- **JOB**: In the data that follows, find the line containing "(479, 153) = (273, 237): grey"; then quote that line and every line after it, exactly, through the last one.

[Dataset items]
▬▬▬▬▬▬▬▬▬▬

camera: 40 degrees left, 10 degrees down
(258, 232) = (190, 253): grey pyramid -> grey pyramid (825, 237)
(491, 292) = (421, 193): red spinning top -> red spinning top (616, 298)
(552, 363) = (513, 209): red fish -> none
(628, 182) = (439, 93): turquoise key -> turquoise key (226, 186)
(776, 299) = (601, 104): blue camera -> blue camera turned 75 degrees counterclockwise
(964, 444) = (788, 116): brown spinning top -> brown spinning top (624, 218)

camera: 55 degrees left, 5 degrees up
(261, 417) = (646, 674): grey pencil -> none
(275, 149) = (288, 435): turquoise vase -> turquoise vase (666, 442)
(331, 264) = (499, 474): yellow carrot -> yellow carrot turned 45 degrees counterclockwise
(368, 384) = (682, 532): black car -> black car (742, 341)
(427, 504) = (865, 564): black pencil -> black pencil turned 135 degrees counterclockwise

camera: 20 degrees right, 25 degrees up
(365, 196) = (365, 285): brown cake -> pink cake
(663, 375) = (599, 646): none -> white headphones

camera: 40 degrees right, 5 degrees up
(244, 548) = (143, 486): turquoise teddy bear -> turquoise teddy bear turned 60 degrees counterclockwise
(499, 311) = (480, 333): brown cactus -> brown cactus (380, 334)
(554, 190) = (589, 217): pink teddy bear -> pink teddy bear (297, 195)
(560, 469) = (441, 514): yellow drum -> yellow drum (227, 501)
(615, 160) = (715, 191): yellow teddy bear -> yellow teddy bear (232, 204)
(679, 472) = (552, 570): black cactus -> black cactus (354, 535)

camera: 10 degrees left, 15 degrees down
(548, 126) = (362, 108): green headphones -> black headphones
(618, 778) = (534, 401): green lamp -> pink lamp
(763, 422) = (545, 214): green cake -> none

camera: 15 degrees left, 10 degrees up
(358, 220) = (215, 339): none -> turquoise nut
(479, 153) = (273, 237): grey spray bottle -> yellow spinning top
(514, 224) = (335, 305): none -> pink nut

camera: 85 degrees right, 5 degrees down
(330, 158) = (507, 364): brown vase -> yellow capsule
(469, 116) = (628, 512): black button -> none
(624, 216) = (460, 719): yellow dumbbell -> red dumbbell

▬▬▬▬▬▬▬▬▬▬

- **ANSWER BOX**:
(479, 153) = (273, 237): grey spray bottle -> yellow spinning top
(514, 224) = (335, 305): none -> pink nut

camera: 85 degrees right, 5 degrees down
(330, 158) = (507, 364): brown vase -> yellow capsule
(469, 116) = (628, 512): black button -> none
(624, 216) = (460, 719): yellow dumbbell -> red dumbbell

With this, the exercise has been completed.